▶ _Exercise goal_: Starting at the line containing "camera: 105 degrees left, 20 degrees down" and ending at the line containing "insert: bowling pin (grey) [854, 471]", print every line of the material below exactly, both ends included, and stop there.

▶ _Listed entries_:
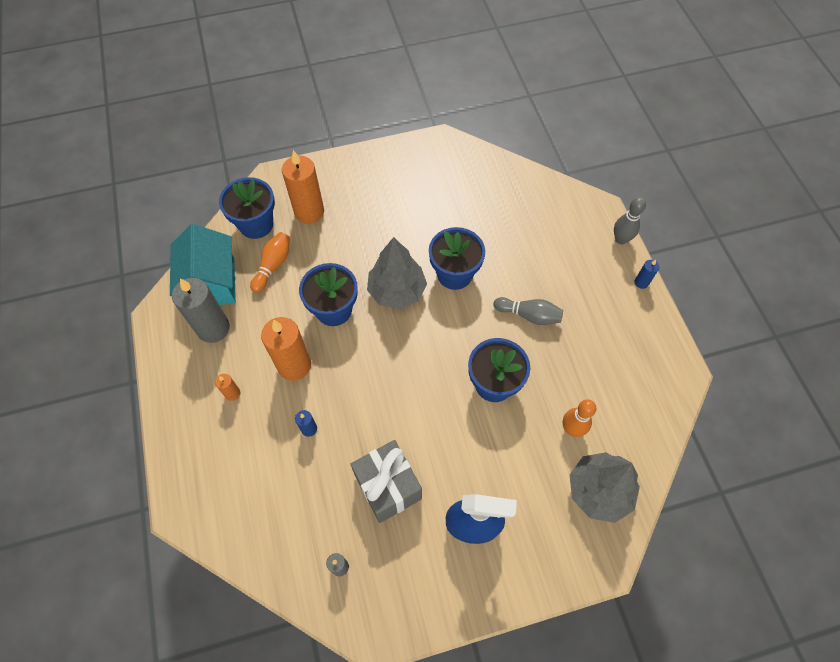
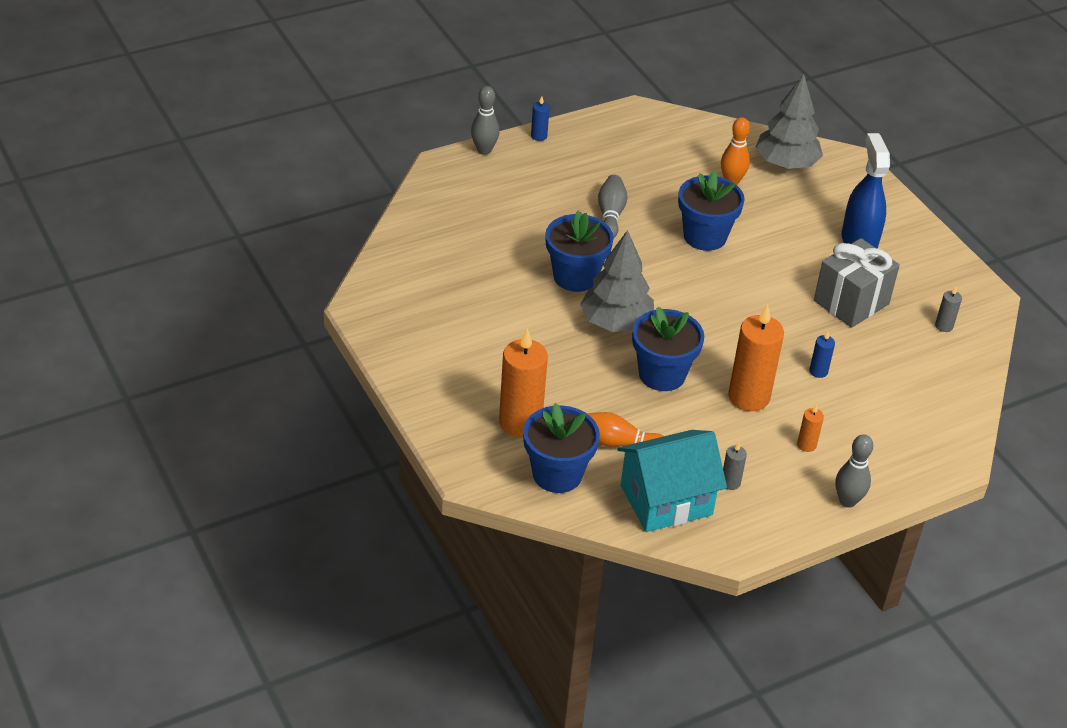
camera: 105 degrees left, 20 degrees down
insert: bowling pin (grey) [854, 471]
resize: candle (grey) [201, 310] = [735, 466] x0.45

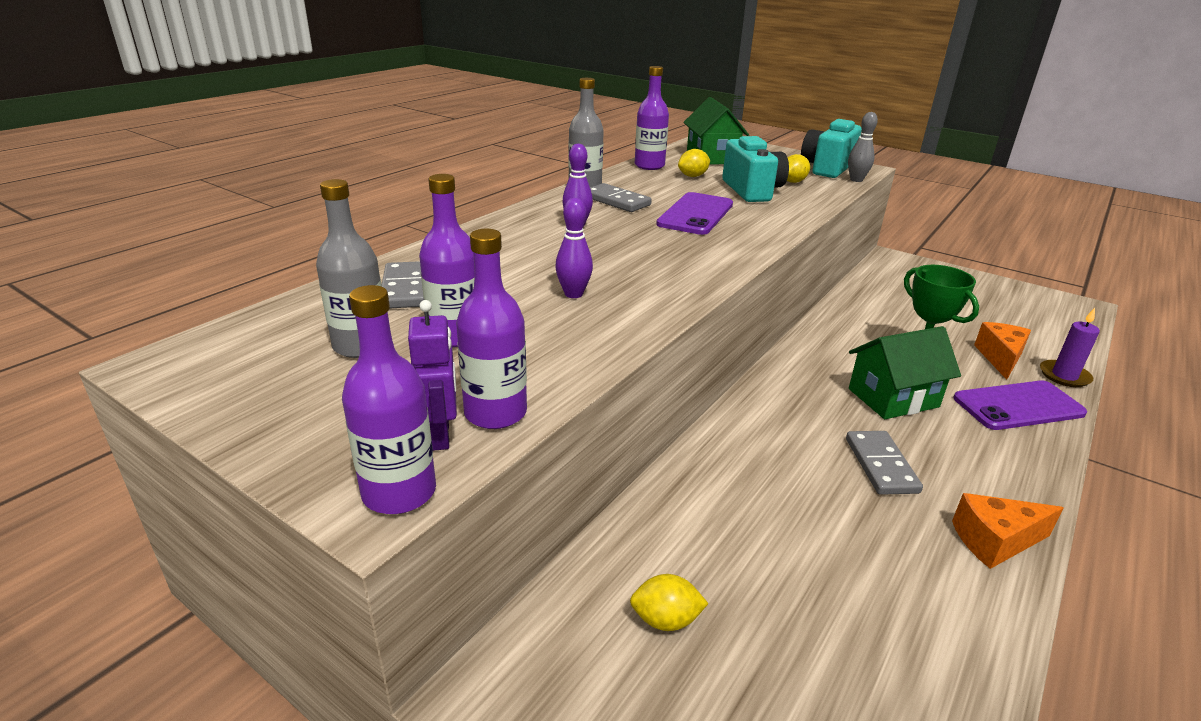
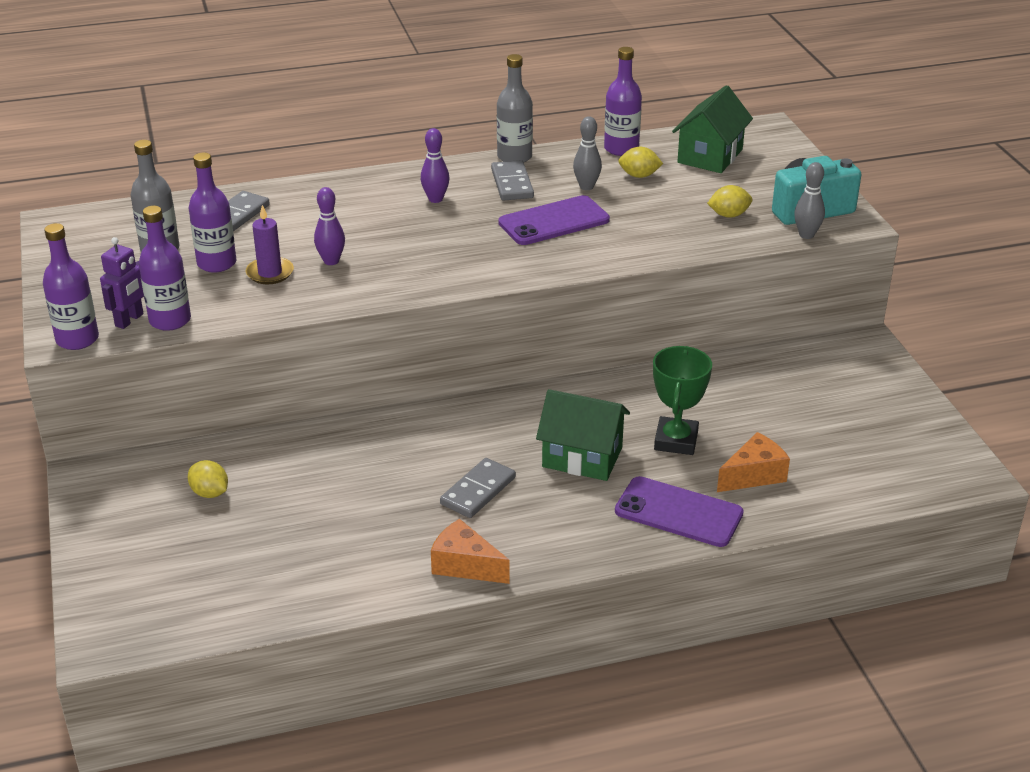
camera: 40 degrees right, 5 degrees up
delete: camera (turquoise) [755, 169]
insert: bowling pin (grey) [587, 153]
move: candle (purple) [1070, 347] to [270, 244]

---

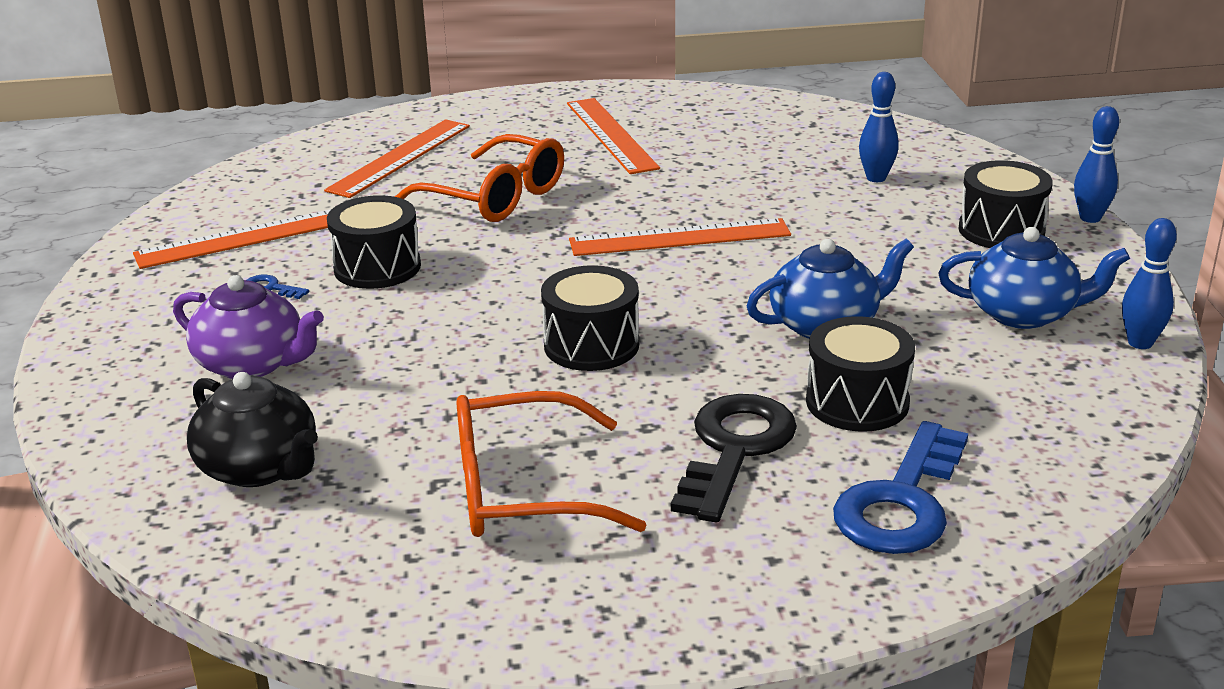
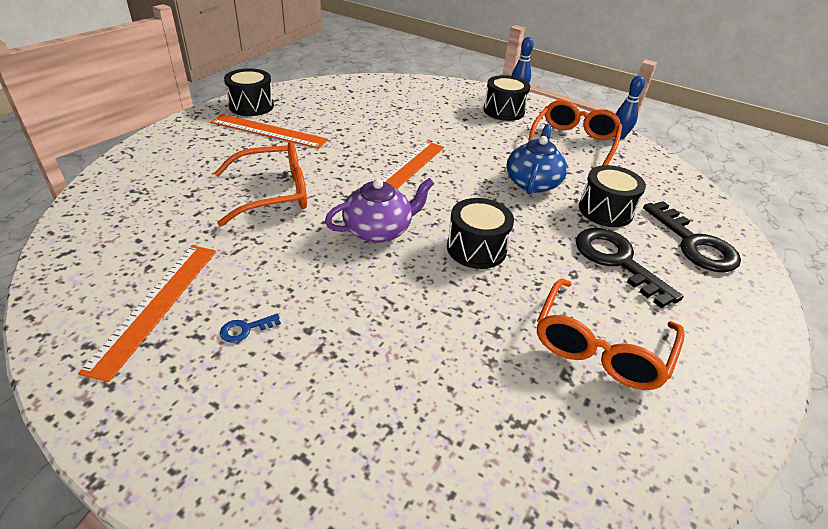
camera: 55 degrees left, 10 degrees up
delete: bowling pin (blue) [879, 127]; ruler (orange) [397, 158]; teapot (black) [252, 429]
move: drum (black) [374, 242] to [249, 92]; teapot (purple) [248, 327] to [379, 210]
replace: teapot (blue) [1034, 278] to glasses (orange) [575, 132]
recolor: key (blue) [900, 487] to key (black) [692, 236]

...

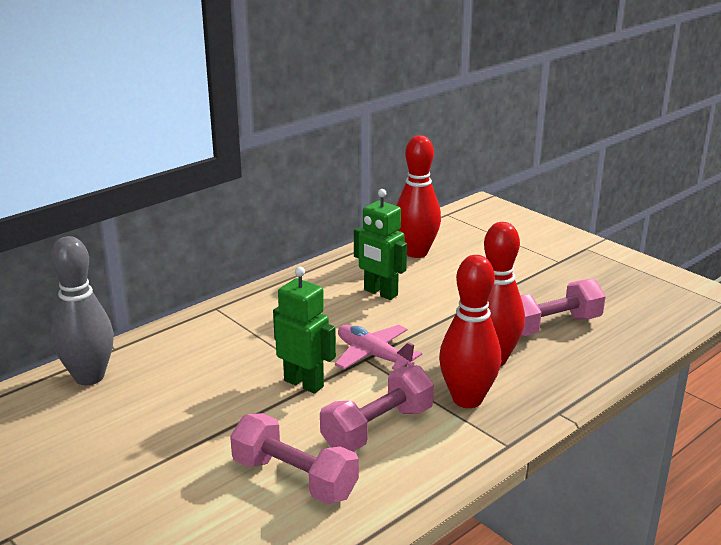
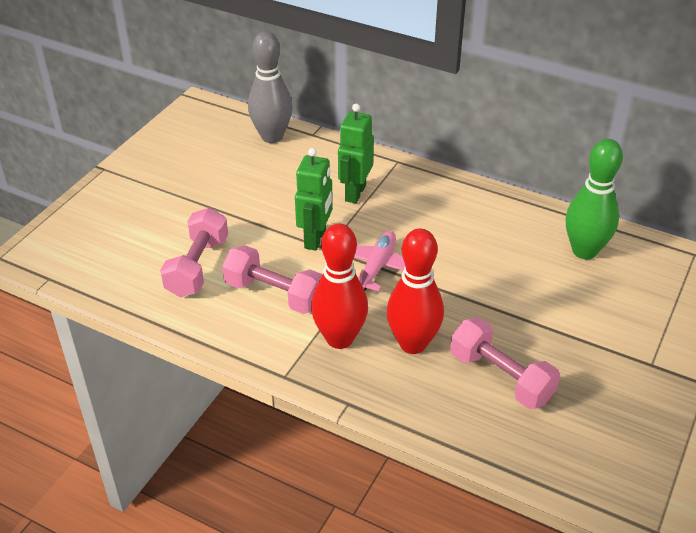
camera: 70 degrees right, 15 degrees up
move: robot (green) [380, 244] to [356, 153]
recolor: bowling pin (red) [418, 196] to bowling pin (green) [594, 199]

▶ _Response for this exercise_:
camera: 105 degrees left, 20 degrees down
insert: bowling pin (grey) [854, 471]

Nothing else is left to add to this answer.